(Task prompt) No pictures go into the output, which should consist only of the lines from the first line of the data through the line with "(454, 186) = (722, 472): yellow", copied exactly.
─── Listed records
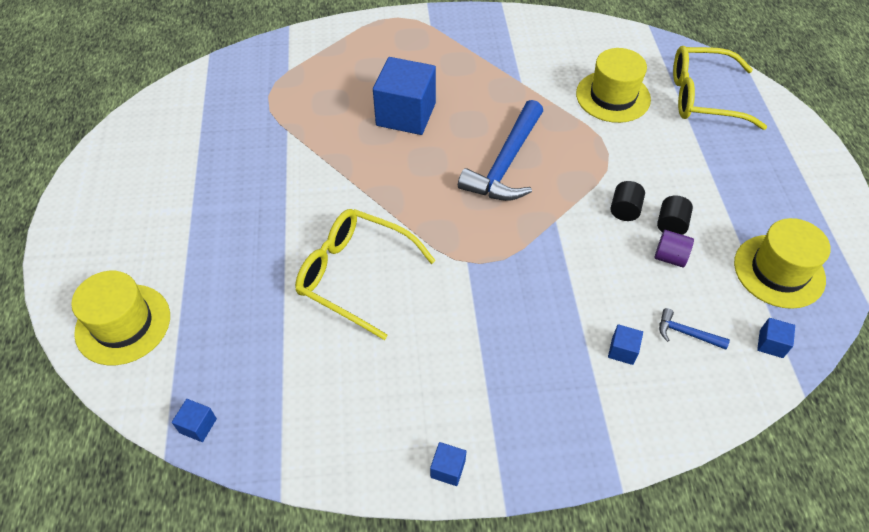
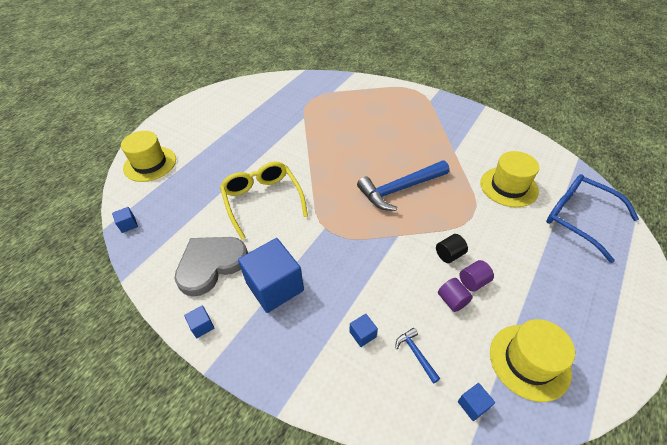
camera: 40 degrees right, 5 degrees down
(378, 395) = (211, 264): none -> grey heart
(406, 114) = (370, 137): blue cube -> blue cube (275, 286)
(671, 225) = (473, 282): black cylinder -> purple cylinder
(703, 97) = (578, 218): yellow glasses -> blue glasses

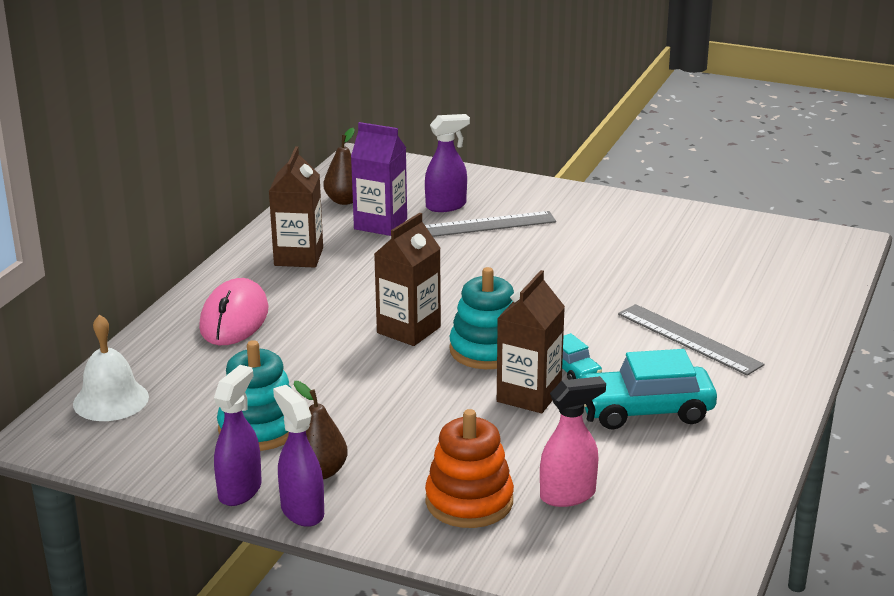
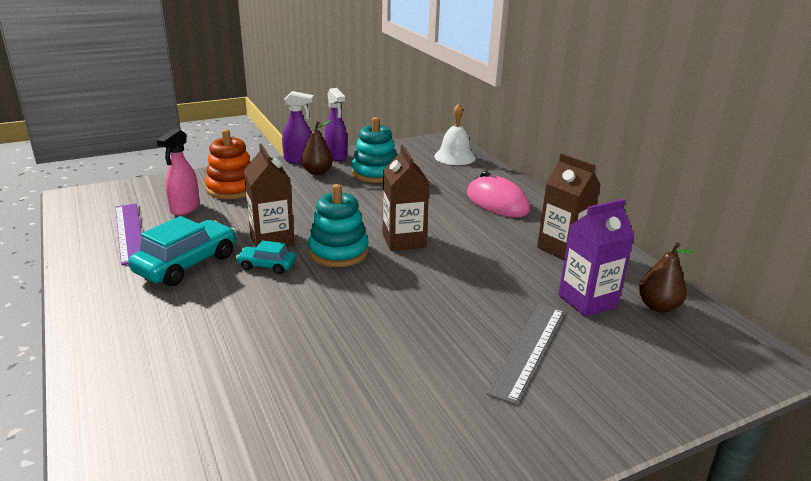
camera: 130 degrees right, 0 degrees up
(446, 206) = (595, 351): purple spray bottle -> none
(669, 489) = (129, 232): none -> purple ruler
(689, 339) = (208, 331): grey ruler -> none

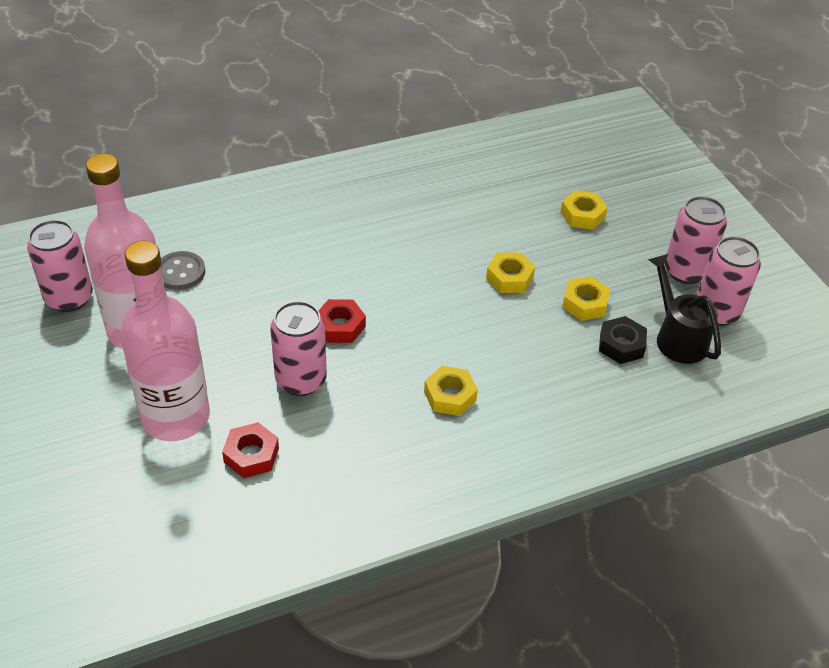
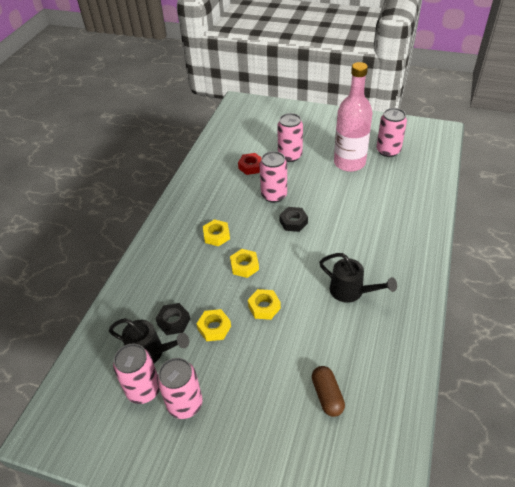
camera: 135 degrees right, 0 degrees up
(176, 417) = (290, 156): pink bottle -> pink can
(180, 272) = (378, 187): grey button -> none
(340, 326) = (293, 222): red nut -> black nut
(408, 219) = (351, 291): none -> black watering can
(553, 182) = (327, 396): none -> brown capsule
(582, 215) = (281, 387): yellow nut -> yellow nut (244, 266)

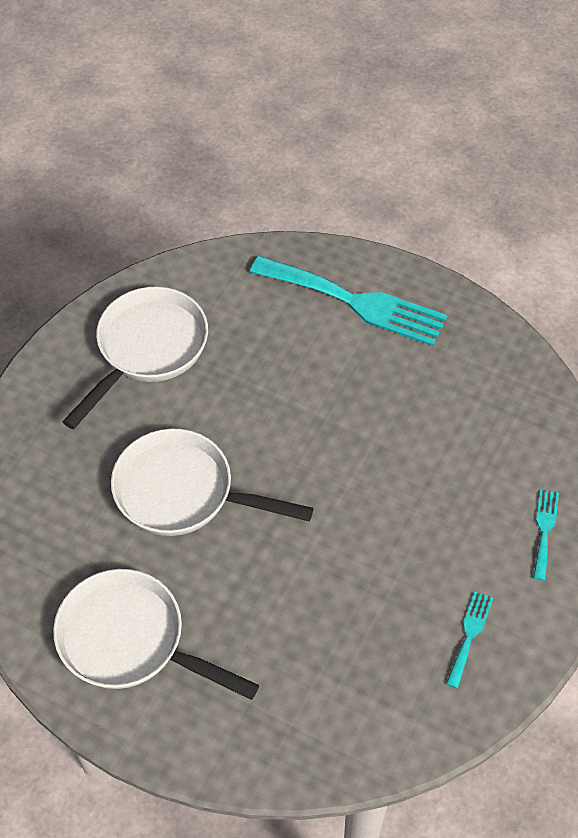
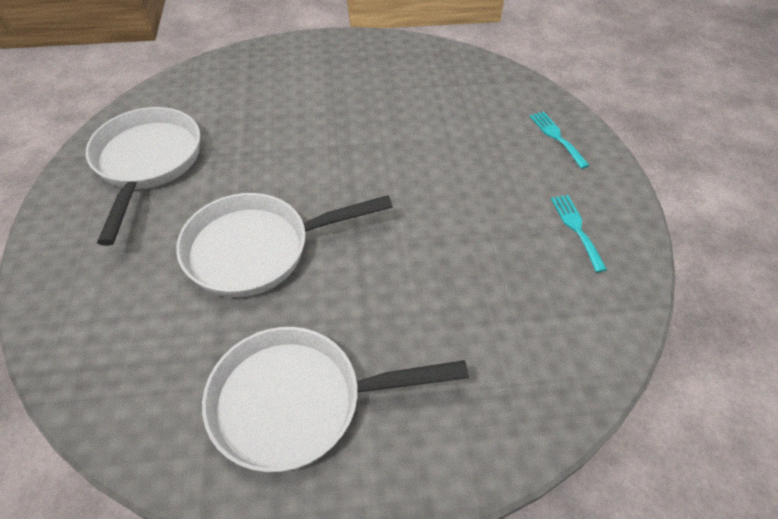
camera: 35 degrees left, 5 degrees down
(356, 302) = (300, 67): turquoise fork -> none

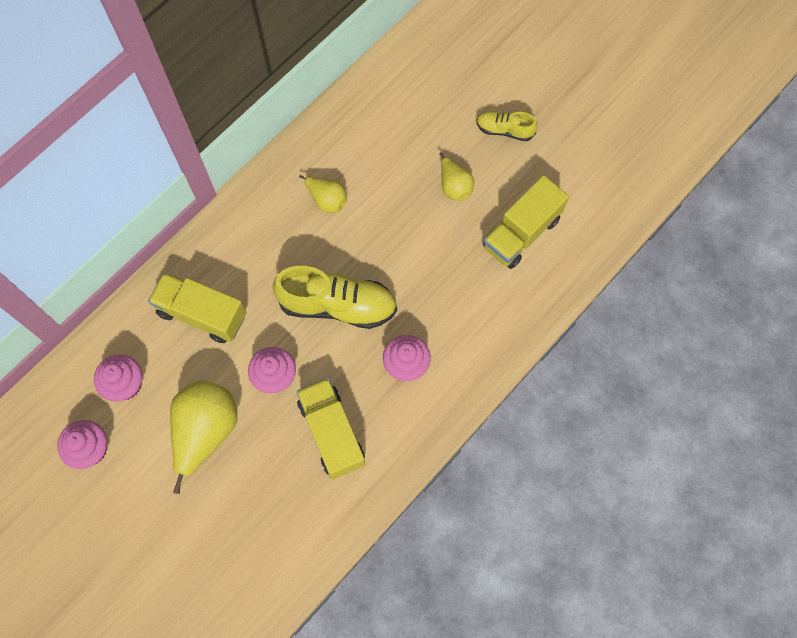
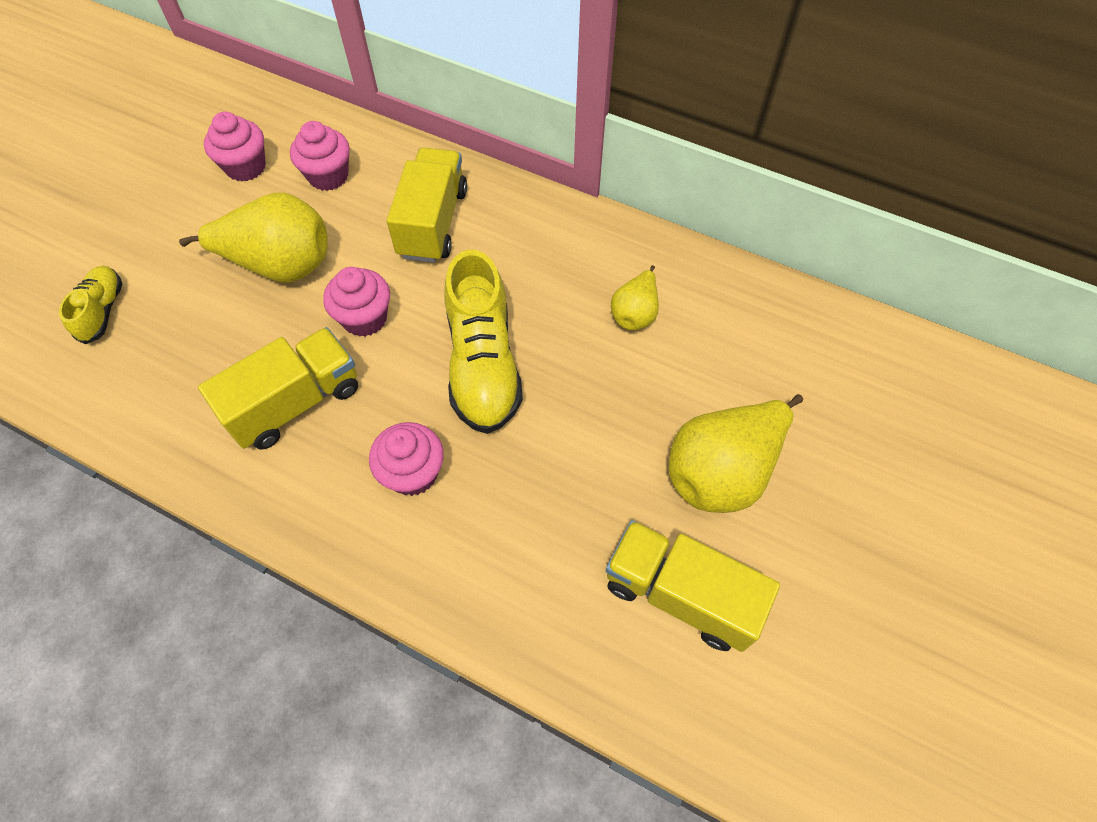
camera: 75 degrees right, 10 degrees down
(454, 186) = (722, 472): yellow pear -> yellow pear, size x1.84
(504, 130) = (853, 525): yellow shoe -> yellow shoe (102, 311)

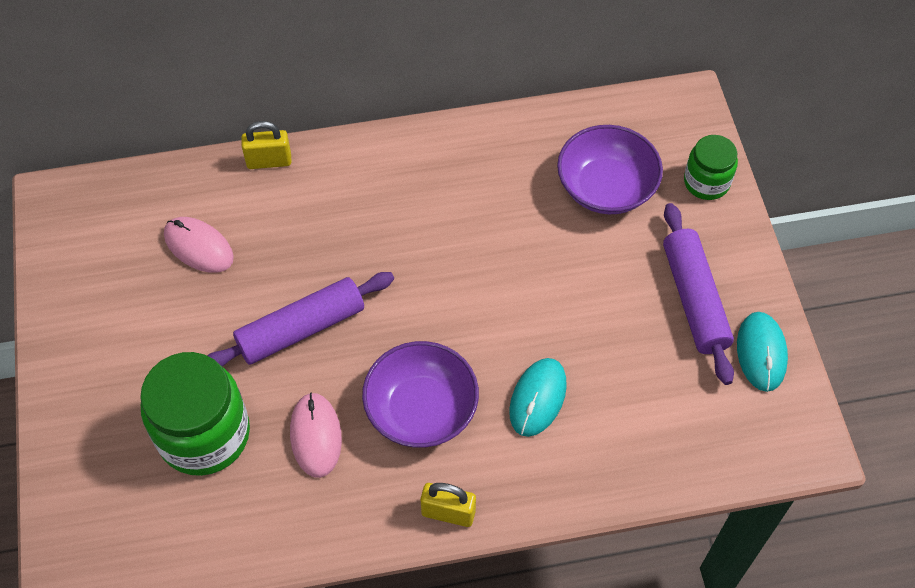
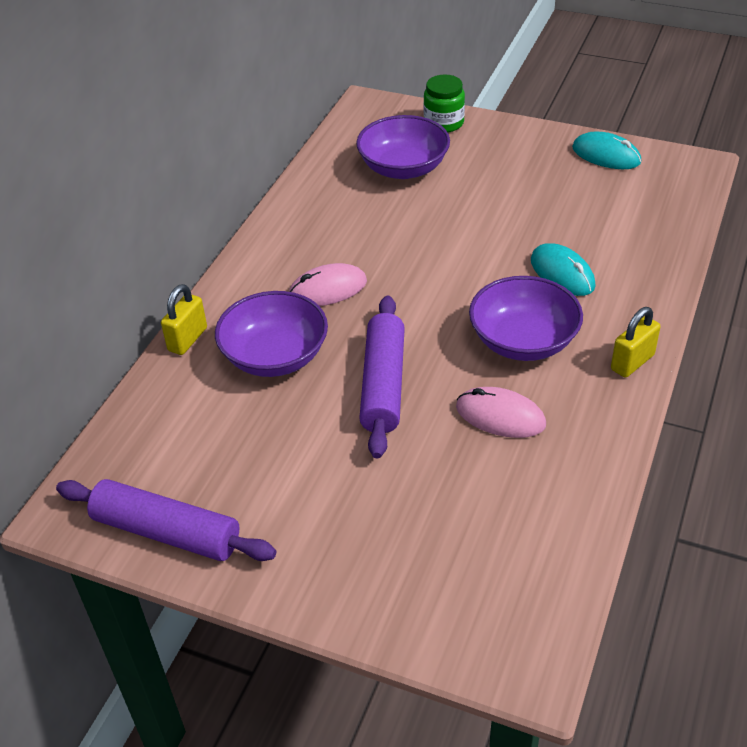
camera: 55 degrees left, 15 degrees down
(198, 247) = (232, 421): pink mouse -> pink mouse (328, 289)
(204, 434) = (441, 493): green jar -> none
(287, 233) = (275, 356): none -> purple bowl
(694, 299) = (537, 166): purple rolling pin -> purple rolling pin (166, 532)

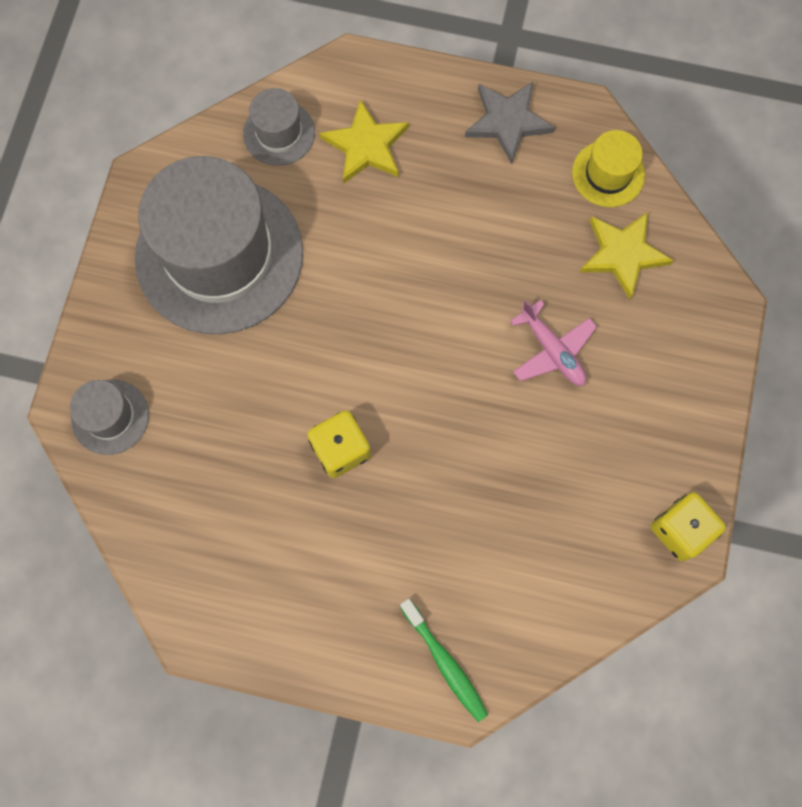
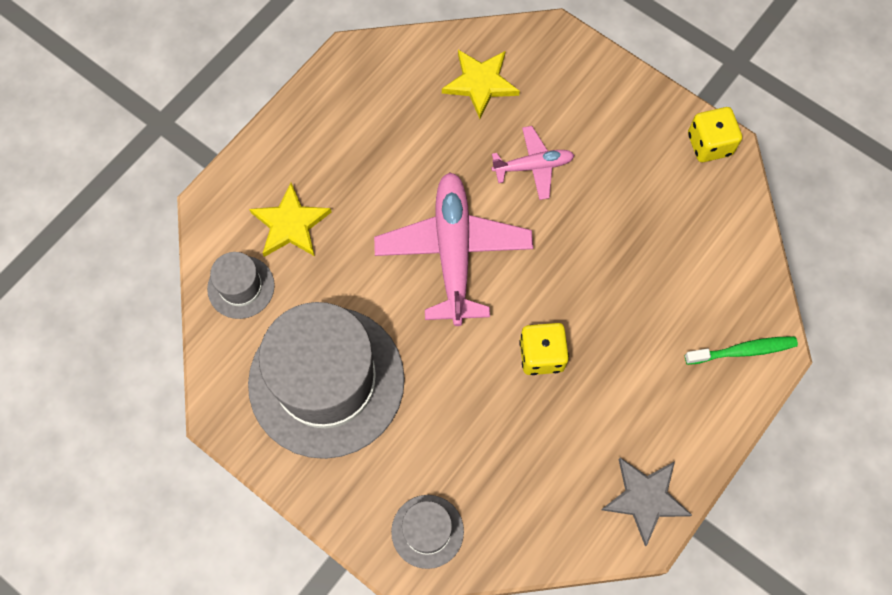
camera: 65 degrees left, 5 degrees down
(413, 313) = (453, 252): none -> pink plane
(507, 121) = (328, 112): grey star -> grey star (645, 498)
(608, 174) = (410, 63): yellow hat -> none

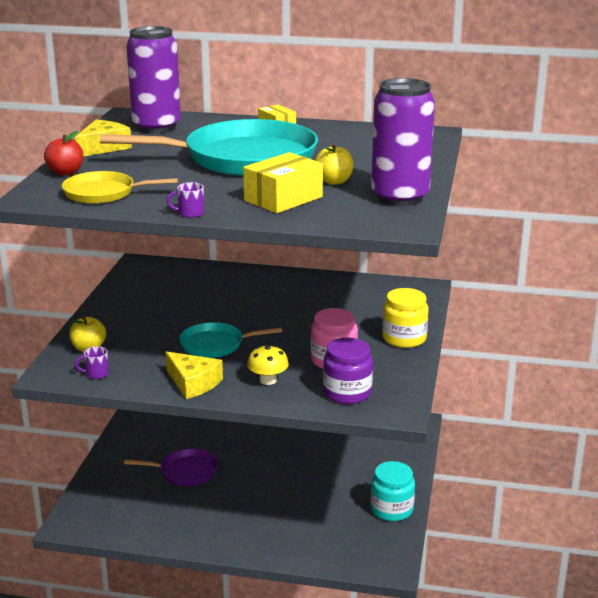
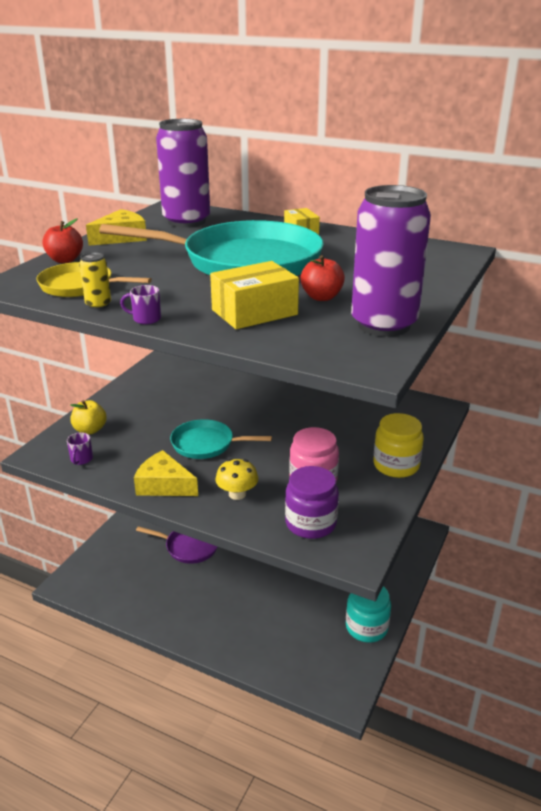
camera: 15 degrees right, 5 degrees up
(96, 374) = (81, 459): purple mug -> purple mug turned 90 degrees counterclockwise
(136, 207) = (98, 305): none -> yellow can
(193, 383) = (164, 485): yellow cheese -> yellow cheese turned 150 degrees clockwise
(334, 181) = (321, 297): yellow apple -> red apple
──────
(Response)
camera: 40 degrees right, 5 degrees down
(378, 395) = (211, 264): none -> grey heart
(406, 114) = (370, 137): blue cube -> blue cube (275, 286)
(671, 225) = (473, 282): black cylinder -> purple cylinder
(703, 97) = (578, 218): yellow glasses -> blue glasses

camera: 130 degrees right, 0 degrees up
(446, 206) = (595, 351): purple spray bottle -> none
(669, 489) = (129, 232): none -> purple ruler
(689, 339) = (208, 331): grey ruler -> none

camera: 135 degrees right, 0 degrees up
(176, 417) = (290, 156): pink bottle -> pink can
(180, 272) = (378, 187): grey button -> none
(340, 326) = (293, 222): red nut -> black nut
(408, 219) = (351, 291): none -> black watering can
(553, 182) = (327, 396): none -> brown capsule
(582, 215) = (281, 387): yellow nut -> yellow nut (244, 266)

camera: 35 degrees left, 5 degrees down
(356, 302) = (300, 67): turquoise fork -> none

camera: 75 degrees right, 10 degrees down
(454, 186) = (722, 472): yellow pear -> yellow pear, size x1.84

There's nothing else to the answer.